» **WORK INSTRUCTIONS**:
In the entries below, find the line with "(500, 592) = (878, 673): none -> white goblet" and the line with "camera: 20 degrees left, 0 degrees up". Repeat exactly everything between them, those two lines included, but not the pictures.

****

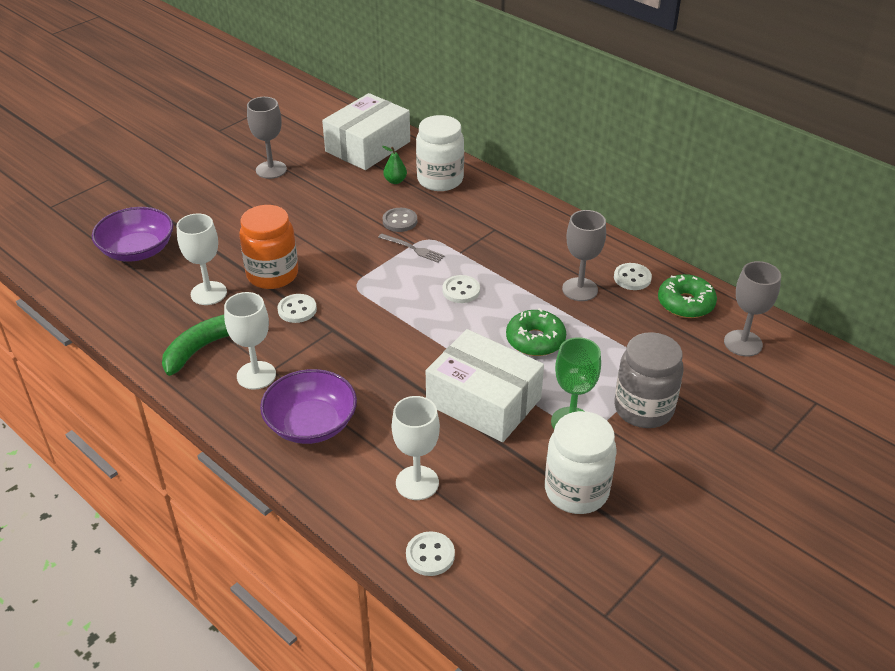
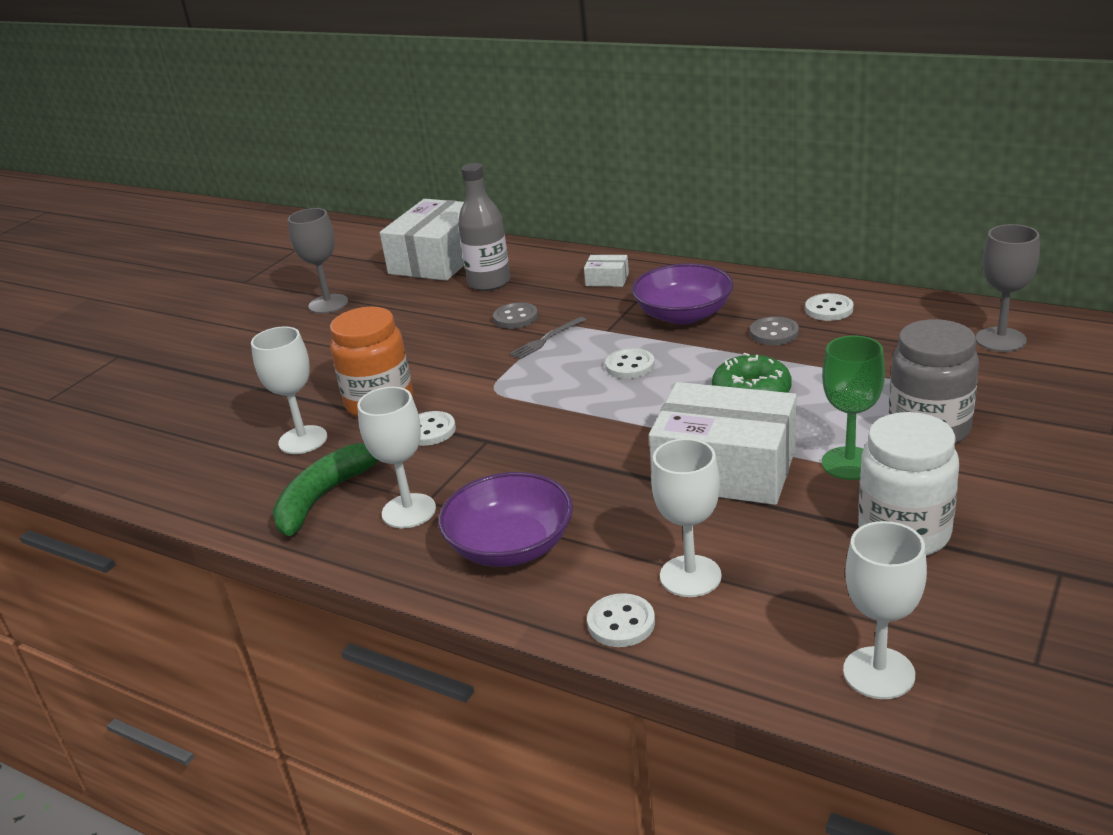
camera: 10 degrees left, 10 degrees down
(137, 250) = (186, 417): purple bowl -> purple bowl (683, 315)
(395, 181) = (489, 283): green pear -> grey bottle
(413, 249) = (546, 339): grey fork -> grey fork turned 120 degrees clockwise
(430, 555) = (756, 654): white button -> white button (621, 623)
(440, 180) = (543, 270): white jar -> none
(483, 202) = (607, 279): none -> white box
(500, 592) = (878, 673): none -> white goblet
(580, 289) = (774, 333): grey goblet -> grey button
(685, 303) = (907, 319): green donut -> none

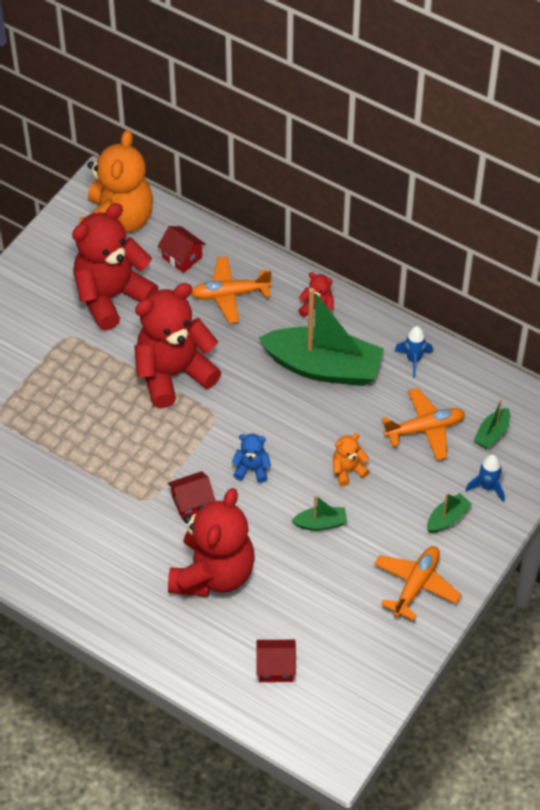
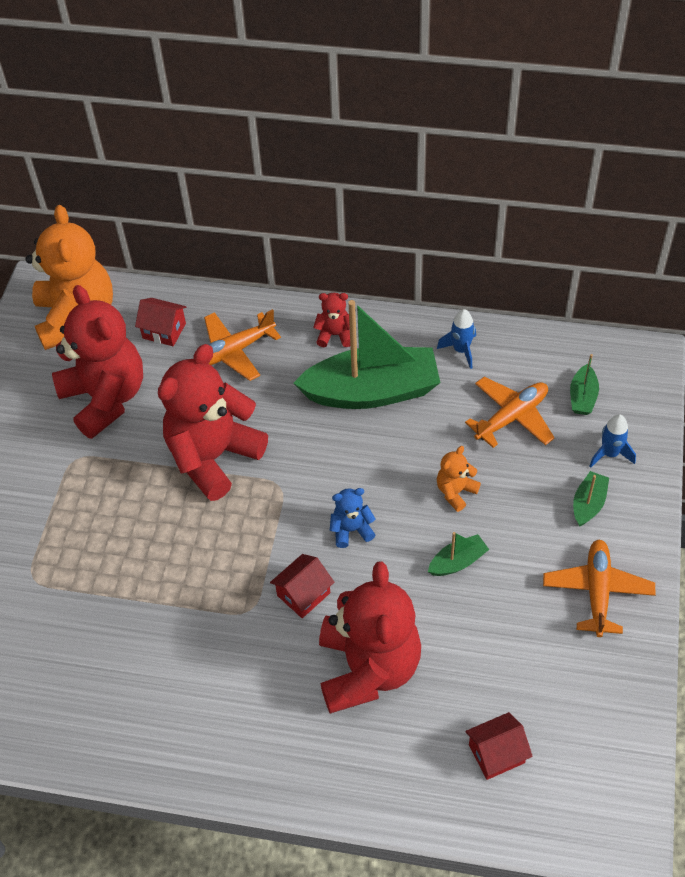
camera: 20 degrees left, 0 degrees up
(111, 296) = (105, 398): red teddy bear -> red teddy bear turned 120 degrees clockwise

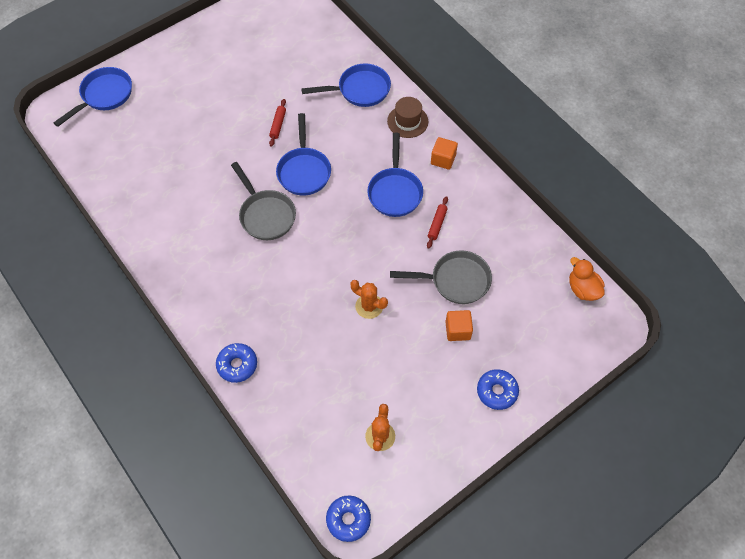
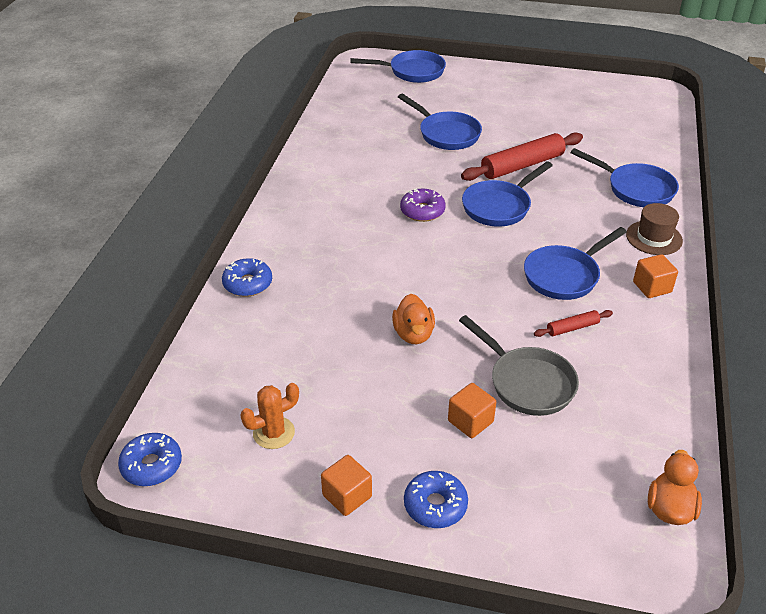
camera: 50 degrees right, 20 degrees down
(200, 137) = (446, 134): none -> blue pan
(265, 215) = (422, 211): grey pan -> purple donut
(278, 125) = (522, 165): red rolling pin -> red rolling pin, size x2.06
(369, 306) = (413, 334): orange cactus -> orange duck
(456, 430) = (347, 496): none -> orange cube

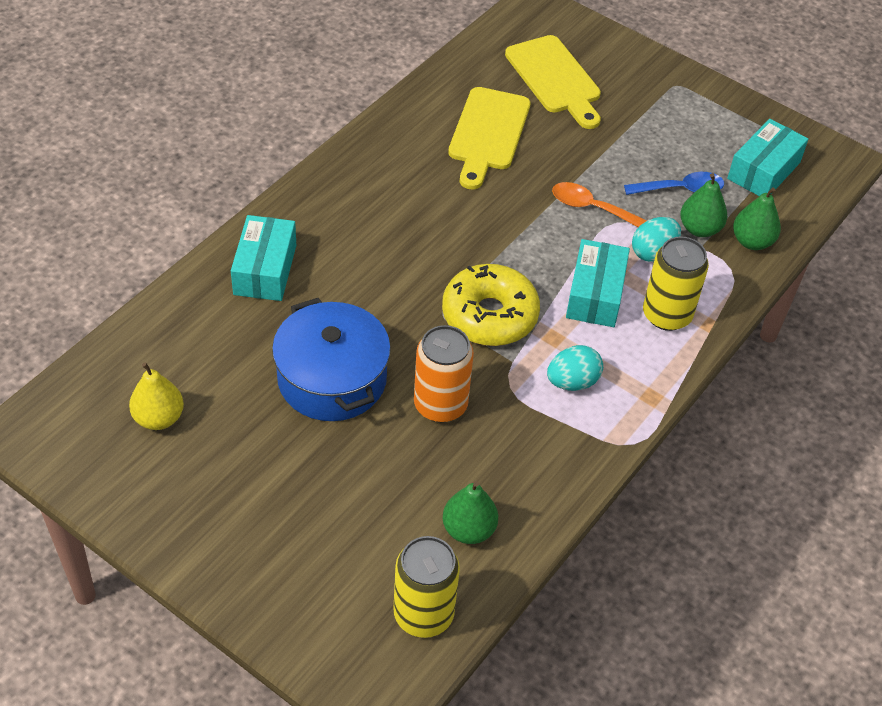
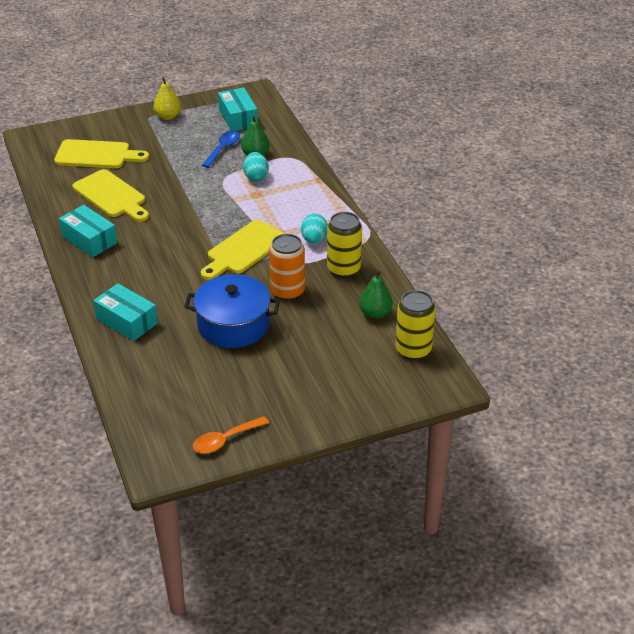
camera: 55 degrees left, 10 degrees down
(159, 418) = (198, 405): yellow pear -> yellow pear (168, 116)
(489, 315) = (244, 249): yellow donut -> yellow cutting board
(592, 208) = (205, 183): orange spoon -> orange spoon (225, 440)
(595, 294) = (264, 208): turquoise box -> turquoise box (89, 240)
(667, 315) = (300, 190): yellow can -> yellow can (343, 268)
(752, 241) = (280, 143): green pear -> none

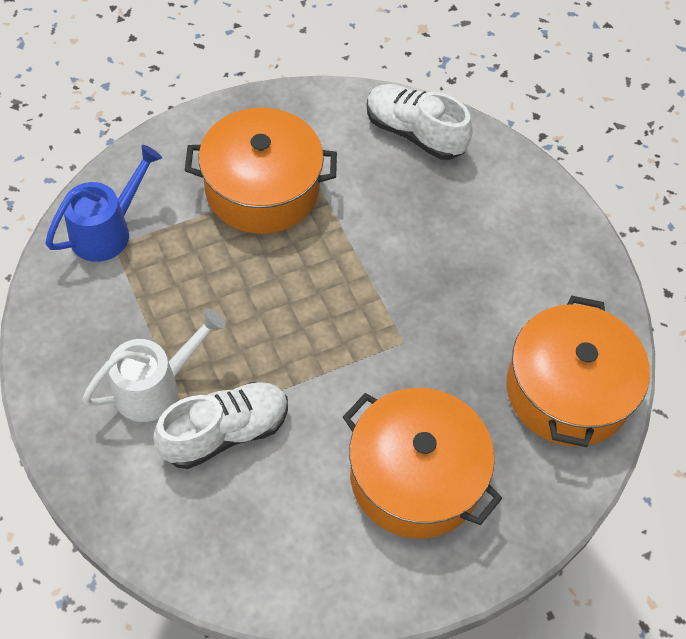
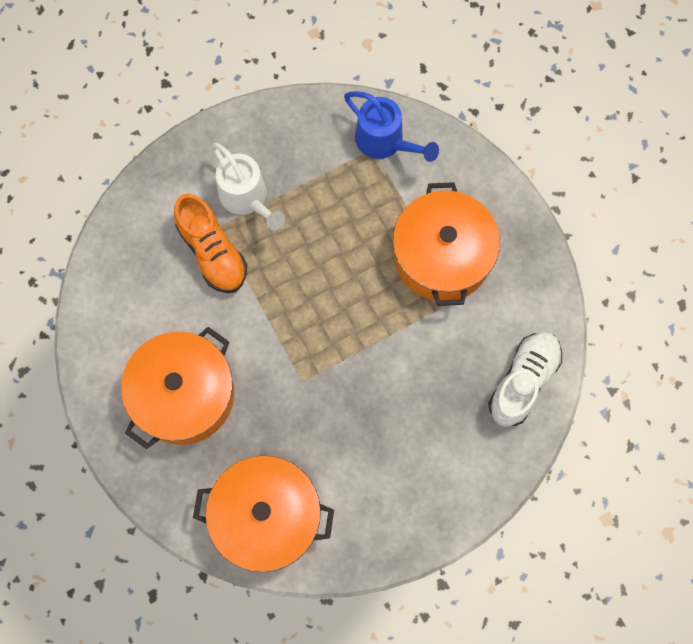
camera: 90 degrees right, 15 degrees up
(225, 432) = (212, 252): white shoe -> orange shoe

****

» **SOLUTION TO THE PROBLEM**:
(500, 592) = (878, 673): none -> white goblet
(580, 289) = (774, 333): grey goblet -> grey button
(685, 303) = (907, 319): green donut -> none

camera: 20 degrees left, 0 degrees up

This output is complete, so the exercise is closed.